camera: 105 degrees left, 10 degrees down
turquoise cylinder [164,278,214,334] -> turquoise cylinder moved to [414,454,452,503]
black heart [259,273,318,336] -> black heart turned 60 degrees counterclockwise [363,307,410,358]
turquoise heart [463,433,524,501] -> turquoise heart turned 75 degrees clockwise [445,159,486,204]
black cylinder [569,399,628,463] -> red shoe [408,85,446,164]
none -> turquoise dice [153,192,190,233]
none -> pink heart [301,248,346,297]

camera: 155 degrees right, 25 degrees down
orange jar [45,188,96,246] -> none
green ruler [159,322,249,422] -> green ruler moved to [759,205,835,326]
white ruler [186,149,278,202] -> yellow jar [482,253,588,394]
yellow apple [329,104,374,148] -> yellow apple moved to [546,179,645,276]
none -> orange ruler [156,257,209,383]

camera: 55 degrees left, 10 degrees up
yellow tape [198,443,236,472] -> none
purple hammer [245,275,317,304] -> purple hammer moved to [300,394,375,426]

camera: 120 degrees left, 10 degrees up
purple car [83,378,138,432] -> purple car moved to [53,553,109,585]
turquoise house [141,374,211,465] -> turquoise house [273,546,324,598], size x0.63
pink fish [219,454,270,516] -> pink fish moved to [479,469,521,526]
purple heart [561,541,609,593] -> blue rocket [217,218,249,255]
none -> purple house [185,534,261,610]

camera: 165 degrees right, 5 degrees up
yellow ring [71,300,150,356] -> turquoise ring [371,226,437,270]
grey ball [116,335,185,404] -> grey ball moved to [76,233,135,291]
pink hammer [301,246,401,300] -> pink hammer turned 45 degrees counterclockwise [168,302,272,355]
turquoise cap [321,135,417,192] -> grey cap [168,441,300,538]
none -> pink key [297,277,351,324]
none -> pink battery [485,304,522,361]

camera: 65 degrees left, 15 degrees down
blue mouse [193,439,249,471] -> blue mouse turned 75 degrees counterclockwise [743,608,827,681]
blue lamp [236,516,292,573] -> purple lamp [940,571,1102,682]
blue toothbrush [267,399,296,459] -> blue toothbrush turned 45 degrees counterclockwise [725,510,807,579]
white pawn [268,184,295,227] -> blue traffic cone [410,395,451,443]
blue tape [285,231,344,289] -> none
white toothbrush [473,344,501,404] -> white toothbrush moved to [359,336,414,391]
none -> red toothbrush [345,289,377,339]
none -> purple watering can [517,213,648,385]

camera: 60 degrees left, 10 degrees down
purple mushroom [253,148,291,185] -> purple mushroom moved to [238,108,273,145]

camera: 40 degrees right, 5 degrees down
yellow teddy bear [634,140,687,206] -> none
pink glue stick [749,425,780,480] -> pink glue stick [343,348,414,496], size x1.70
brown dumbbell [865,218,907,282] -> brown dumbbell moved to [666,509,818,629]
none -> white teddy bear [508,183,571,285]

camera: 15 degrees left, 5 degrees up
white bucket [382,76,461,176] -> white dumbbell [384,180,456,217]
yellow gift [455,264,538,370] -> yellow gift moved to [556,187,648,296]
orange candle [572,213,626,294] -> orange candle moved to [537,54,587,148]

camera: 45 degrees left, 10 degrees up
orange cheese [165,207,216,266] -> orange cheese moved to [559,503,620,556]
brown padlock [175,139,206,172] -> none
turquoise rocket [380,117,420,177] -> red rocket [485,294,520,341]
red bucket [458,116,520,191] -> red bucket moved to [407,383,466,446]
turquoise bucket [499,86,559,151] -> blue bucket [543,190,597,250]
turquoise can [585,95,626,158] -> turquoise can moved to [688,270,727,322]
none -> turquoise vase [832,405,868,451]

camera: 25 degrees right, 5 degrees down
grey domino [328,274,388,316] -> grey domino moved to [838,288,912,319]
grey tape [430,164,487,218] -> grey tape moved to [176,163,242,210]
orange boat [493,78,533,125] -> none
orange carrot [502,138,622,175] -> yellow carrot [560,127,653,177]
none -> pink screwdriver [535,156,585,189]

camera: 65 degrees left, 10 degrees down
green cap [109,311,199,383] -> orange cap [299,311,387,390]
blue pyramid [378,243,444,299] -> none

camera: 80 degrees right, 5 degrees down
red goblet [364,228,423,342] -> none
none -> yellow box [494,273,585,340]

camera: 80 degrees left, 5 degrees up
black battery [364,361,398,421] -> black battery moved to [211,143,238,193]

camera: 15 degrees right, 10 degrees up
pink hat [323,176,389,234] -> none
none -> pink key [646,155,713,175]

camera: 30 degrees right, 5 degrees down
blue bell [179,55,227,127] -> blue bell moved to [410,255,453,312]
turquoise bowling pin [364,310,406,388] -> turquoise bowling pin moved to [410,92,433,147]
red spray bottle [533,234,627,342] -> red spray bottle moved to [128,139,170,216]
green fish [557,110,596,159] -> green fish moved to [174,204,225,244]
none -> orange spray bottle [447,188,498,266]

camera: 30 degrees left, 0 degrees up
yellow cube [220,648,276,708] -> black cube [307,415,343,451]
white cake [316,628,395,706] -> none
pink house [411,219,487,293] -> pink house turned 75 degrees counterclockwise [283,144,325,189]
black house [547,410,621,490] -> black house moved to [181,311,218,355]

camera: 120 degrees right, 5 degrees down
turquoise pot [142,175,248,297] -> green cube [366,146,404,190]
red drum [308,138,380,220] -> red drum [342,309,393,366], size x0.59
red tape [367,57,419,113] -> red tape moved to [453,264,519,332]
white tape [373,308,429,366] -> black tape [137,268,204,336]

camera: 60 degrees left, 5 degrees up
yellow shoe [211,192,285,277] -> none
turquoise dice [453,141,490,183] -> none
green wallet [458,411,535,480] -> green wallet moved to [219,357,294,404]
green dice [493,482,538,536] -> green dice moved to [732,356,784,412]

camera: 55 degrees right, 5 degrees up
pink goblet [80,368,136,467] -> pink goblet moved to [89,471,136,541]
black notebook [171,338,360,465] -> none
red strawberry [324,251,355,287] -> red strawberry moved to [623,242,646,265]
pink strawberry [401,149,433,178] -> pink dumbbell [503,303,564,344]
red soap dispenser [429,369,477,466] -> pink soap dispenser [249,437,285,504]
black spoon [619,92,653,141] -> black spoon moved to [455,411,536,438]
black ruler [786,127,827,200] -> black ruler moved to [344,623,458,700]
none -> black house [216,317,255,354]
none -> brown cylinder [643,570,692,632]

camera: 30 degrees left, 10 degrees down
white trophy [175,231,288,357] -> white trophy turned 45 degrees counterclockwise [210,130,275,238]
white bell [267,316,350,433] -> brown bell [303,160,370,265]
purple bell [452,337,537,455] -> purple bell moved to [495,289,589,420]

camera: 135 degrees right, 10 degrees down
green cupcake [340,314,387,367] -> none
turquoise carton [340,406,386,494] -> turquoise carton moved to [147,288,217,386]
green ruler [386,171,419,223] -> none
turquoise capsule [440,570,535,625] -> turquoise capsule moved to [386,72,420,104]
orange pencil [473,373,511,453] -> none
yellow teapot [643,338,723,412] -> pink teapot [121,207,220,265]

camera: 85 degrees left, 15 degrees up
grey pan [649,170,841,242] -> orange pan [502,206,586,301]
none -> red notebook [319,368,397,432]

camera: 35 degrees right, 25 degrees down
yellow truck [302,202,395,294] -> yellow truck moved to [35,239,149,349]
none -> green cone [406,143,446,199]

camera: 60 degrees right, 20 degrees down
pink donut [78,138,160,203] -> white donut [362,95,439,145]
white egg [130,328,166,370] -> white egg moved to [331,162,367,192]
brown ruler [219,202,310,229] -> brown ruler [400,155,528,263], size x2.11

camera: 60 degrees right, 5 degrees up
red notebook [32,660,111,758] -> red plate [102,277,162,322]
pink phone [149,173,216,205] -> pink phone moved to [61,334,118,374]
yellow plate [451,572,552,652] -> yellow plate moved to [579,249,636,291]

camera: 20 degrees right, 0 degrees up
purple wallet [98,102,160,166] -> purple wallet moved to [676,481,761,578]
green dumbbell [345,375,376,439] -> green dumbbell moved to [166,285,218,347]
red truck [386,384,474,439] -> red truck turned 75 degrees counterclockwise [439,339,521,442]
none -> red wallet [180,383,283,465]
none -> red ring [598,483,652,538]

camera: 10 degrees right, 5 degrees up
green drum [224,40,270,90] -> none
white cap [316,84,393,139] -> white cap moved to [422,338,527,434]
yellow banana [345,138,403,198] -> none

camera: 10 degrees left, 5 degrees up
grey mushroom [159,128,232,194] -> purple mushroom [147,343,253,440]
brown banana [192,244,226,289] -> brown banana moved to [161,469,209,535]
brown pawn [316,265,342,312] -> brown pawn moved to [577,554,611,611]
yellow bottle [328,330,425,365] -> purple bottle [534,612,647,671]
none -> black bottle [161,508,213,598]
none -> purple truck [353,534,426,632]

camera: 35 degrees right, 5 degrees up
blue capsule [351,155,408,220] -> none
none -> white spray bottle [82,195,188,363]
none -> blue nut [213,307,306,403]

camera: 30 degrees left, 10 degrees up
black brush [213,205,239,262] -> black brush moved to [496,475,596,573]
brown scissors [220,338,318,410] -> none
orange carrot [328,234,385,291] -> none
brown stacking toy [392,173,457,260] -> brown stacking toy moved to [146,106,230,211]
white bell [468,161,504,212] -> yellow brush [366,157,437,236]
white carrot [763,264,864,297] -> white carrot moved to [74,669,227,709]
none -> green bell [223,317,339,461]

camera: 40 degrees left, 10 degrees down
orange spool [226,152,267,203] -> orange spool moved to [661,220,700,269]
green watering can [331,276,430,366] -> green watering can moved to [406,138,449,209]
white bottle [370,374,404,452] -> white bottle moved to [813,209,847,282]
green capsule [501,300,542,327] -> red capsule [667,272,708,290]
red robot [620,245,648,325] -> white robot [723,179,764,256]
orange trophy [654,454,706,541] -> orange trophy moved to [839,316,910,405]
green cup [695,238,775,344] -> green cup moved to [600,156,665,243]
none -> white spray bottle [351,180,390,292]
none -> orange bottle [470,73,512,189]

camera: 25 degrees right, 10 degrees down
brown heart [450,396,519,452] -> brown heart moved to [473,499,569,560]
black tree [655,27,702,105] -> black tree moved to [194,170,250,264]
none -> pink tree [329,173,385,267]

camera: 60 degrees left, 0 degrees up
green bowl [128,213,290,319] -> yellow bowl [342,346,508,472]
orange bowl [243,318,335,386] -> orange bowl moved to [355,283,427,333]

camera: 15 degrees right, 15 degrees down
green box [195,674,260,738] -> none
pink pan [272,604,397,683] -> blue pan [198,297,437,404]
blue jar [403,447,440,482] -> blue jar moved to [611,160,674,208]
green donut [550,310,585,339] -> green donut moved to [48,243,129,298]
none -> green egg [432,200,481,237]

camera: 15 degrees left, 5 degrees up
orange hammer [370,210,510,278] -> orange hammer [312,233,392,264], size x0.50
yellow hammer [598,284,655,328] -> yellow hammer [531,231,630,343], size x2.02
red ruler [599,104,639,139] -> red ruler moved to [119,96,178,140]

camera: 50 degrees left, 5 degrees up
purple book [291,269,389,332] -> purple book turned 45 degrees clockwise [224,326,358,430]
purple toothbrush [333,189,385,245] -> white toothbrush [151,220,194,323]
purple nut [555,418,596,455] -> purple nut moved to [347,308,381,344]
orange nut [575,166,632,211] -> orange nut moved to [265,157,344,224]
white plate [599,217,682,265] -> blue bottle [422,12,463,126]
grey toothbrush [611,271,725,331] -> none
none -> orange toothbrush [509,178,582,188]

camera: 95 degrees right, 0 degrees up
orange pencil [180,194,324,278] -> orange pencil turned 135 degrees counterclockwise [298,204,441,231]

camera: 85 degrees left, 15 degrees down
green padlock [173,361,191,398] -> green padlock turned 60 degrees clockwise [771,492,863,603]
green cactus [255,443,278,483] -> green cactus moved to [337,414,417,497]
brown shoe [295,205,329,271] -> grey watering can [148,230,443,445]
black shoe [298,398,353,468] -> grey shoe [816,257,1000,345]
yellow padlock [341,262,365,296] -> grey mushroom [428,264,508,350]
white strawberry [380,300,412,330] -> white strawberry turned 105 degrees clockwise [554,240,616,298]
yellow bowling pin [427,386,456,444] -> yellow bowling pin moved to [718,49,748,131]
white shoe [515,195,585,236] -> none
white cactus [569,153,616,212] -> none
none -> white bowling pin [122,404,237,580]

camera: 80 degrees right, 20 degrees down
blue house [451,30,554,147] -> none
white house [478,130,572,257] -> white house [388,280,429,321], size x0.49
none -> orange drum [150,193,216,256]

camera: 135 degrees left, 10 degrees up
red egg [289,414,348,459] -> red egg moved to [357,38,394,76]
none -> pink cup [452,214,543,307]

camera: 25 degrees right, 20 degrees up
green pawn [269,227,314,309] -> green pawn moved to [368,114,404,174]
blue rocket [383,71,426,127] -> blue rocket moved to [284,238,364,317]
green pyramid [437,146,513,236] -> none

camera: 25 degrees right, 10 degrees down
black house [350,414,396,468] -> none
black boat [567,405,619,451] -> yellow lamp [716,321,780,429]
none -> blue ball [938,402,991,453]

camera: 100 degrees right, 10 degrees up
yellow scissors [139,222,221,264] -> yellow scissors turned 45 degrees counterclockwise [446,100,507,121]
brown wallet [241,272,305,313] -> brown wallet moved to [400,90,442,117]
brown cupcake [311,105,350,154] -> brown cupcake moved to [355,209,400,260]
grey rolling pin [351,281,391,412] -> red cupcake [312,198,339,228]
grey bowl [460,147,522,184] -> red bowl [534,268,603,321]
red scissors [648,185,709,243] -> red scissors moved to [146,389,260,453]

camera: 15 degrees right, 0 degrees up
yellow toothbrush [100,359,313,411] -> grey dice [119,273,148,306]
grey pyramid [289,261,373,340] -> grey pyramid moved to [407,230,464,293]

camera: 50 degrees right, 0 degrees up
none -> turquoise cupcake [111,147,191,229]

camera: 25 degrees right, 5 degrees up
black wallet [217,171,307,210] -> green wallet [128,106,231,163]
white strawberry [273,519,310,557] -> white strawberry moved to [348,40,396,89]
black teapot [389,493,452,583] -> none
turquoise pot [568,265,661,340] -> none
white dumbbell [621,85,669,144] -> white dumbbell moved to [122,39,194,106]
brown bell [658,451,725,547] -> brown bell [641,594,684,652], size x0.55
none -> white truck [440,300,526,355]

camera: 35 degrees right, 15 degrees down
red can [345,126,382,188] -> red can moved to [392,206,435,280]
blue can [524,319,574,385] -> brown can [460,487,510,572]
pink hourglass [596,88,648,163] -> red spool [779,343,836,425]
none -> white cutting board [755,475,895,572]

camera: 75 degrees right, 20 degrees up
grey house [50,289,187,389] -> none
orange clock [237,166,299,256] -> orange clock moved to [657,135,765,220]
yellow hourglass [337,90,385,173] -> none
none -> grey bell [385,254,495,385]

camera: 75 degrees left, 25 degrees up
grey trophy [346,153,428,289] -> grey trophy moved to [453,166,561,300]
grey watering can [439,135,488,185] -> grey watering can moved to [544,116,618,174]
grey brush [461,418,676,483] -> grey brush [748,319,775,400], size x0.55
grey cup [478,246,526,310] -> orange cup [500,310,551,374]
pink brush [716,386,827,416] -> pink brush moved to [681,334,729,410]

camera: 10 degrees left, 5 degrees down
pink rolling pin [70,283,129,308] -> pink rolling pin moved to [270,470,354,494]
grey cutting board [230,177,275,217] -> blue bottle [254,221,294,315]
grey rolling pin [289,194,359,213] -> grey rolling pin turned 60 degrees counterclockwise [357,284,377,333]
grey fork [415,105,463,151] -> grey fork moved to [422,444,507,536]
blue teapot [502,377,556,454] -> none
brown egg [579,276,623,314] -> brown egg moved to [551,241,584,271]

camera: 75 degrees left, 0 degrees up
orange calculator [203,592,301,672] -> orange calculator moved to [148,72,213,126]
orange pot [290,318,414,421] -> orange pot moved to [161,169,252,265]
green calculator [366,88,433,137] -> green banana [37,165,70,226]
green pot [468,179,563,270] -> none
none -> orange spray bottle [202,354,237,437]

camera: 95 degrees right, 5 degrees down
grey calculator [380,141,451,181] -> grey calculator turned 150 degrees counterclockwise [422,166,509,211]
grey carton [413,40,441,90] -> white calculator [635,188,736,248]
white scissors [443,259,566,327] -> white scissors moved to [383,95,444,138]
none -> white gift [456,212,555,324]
------------------------------------------------------------------------
## EXERCISE DIRECTIONS
Determine the number of lines in the entries above where the string "cube" appears. Answer with the number alone.

## WRITTEN RESPONSE
2